## DIRECTIONS FOR THIS TASK:
Could you repeat, word for word, only the lines from the one containing "yellow plate F2" through the final line of the records below?

[Entries taken from a collection]
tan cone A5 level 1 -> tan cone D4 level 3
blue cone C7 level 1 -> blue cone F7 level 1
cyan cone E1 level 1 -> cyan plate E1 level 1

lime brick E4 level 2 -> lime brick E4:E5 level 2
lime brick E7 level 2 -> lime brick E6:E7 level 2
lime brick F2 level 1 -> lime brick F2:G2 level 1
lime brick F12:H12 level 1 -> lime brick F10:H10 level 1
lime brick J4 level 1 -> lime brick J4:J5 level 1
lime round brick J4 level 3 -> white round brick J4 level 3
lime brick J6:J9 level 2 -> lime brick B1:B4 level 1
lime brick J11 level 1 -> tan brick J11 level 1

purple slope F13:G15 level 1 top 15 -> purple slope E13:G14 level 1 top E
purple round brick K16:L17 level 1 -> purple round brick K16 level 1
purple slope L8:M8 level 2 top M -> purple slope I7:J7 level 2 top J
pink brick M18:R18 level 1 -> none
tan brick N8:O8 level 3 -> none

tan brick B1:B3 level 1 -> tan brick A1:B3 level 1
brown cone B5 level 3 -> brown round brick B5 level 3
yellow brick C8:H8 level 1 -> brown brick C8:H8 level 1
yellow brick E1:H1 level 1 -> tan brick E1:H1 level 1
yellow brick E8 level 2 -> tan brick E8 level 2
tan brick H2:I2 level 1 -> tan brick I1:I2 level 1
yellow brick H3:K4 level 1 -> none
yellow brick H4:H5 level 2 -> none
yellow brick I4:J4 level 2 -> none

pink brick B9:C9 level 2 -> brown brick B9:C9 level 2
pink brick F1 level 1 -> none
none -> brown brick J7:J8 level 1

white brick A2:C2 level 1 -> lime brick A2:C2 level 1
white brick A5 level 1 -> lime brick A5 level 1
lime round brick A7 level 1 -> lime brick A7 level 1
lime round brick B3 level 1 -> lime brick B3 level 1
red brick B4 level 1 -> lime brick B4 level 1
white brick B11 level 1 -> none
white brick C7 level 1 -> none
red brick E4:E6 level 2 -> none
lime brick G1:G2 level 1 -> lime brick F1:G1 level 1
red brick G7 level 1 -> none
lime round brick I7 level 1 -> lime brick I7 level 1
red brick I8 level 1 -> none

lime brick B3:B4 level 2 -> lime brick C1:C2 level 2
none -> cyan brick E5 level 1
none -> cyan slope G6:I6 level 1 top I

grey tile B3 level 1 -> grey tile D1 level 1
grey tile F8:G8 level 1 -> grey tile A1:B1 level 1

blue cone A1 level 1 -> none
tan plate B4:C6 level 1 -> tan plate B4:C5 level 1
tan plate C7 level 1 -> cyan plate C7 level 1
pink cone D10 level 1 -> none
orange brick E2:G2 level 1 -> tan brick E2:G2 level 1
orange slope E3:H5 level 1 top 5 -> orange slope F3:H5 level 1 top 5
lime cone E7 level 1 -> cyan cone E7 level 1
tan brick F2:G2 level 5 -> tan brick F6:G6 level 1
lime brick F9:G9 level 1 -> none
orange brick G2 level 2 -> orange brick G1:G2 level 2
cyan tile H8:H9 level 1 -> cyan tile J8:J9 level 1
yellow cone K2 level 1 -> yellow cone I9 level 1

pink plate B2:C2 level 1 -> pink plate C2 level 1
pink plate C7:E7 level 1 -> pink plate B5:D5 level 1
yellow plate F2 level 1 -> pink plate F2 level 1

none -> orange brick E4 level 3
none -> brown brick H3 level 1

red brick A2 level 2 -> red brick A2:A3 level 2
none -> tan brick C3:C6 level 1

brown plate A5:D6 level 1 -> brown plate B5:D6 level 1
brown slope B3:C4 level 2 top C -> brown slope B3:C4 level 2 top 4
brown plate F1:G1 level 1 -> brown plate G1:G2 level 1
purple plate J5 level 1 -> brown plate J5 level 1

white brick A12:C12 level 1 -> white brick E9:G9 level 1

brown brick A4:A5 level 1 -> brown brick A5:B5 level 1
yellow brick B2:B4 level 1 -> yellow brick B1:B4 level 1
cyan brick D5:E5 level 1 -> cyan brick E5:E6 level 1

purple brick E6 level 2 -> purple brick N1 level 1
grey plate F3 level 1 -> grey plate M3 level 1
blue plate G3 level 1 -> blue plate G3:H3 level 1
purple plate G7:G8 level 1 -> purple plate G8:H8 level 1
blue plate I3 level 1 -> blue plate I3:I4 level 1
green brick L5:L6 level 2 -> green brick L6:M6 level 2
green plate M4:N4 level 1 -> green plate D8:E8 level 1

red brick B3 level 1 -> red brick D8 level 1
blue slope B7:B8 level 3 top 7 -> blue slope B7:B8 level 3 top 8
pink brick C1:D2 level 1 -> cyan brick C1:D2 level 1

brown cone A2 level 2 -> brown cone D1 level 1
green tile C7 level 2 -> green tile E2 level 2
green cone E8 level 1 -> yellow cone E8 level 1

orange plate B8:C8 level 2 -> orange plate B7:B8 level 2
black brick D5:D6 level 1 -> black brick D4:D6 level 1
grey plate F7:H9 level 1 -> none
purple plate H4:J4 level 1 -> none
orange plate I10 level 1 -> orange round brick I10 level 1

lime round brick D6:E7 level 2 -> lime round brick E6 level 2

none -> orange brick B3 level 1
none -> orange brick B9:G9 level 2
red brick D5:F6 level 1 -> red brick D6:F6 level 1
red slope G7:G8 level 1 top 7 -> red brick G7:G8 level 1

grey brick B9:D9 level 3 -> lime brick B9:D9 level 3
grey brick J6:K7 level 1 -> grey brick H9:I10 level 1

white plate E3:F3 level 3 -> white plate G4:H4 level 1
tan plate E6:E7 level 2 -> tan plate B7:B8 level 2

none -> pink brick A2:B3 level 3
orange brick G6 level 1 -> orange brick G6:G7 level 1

## YOUR RESPONSE:
yellow plate F2 level 1 -> pink plate F2 level 1

none -> orange brick E4 level 3
none -> brown brick H3 level 1

red brick A2 level 2 -> red brick A2:A3 level 2
none -> tan brick C3:C6 level 1

brown plate A5:D6 level 1 -> brown plate B5:D6 level 1
brown slope B3:C4 level 2 top C -> brown slope B3:C4 level 2 top 4
brown plate F1:G1 level 1 -> brown plate G1:G2 level 1
purple plate J5 level 1 -> brown plate J5 level 1

white brick A12:C12 level 1 -> white brick E9:G9 level 1

brown brick A4:A5 level 1 -> brown brick A5:B5 level 1
yellow brick B2:B4 level 1 -> yellow brick B1:B4 level 1
cyan brick D5:E5 level 1 -> cyan brick E5:E6 level 1

purple brick E6 level 2 -> purple brick N1 level 1
grey plate F3 level 1 -> grey plate M3 level 1
blue plate G3 level 1 -> blue plate G3:H3 level 1
purple plate G7:G8 level 1 -> purple plate G8:H8 level 1
blue plate I3 level 1 -> blue plate I3:I4 level 1
green brick L5:L6 level 2 -> green brick L6:M6 level 2
green plate M4:N4 level 1 -> green plate D8:E8 level 1

red brick B3 level 1 -> red brick D8 level 1
blue slope B7:B8 level 3 top 7 -> blue slope B7:B8 level 3 top 8
pink brick C1:D2 level 1 -> cyan brick C1:D2 level 1

brown cone A2 level 2 -> brown cone D1 level 1
green tile C7 level 2 -> green tile E2 level 2
green cone E8 level 1 -> yellow cone E8 level 1

orange plate B8:C8 level 2 -> orange plate B7:B8 level 2
black brick D5:D6 level 1 -> black brick D4:D6 level 1
grey plate F7:H9 level 1 -> none
purple plate H4:J4 level 1 -> none
orange plate I10 level 1 -> orange round brick I10 level 1

lime round brick D6:E7 level 2 -> lime round brick E6 level 2

none -> orange brick B3 level 1
none -> orange brick B9:G9 level 2
red brick D5:F6 level 1 -> red brick D6:F6 level 1
red slope G7:G8 level 1 top 7 -> red brick G7:G8 level 1

grey brick B9:D9 level 3 -> lime brick B9:D9 level 3
grey brick J6:K7 level 1 -> grey brick H9:I10 level 1

white plate E3:F3 level 3 -> white plate G4:H4 level 1
tan plate E6:E7 level 2 -> tan plate B7:B8 level 2

none -> pink brick A2:B3 level 3
orange brick G6 level 1 -> orange brick G6:G7 level 1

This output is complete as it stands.